_EXERCISE_:
An exact copy is needed of the lines from the line holding "(288, 127) = (460, 253): black" through the final line of the listing below, both included.

═══

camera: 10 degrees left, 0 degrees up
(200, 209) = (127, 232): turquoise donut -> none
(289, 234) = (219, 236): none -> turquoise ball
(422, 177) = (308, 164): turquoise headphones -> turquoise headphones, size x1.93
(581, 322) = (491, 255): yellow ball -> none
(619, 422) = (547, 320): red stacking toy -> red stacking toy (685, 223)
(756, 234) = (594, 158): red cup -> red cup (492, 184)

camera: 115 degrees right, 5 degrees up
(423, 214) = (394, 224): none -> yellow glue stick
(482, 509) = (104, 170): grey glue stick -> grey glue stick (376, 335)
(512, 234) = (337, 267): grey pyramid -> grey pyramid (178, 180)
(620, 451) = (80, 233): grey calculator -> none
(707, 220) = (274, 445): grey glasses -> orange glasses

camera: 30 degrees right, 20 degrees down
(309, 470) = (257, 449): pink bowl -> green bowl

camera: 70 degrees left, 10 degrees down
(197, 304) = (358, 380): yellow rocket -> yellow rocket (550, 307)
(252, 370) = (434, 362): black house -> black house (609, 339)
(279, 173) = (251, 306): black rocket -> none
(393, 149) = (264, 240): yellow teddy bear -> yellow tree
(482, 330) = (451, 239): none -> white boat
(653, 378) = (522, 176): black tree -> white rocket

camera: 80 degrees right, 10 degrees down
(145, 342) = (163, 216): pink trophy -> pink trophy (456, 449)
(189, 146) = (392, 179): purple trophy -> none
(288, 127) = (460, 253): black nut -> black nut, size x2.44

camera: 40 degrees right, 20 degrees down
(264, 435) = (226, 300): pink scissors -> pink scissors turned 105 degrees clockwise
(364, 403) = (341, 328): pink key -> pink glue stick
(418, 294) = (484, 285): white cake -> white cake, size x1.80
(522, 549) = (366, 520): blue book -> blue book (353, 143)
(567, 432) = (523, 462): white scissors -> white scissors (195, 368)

═══

_COMPLETED EXERCISE_:
(288, 127) = (460, 253): black nut -> black nut, size x2.44

camera: 40 degrees right, 20 degrees down
(264, 435) = (226, 300): pink scissors -> pink scissors turned 105 degrees clockwise
(364, 403) = (341, 328): pink key -> pink glue stick
(418, 294) = (484, 285): white cake -> white cake, size x1.80
(522, 549) = (366, 520): blue book -> blue book (353, 143)
(567, 432) = (523, 462): white scissors -> white scissors (195, 368)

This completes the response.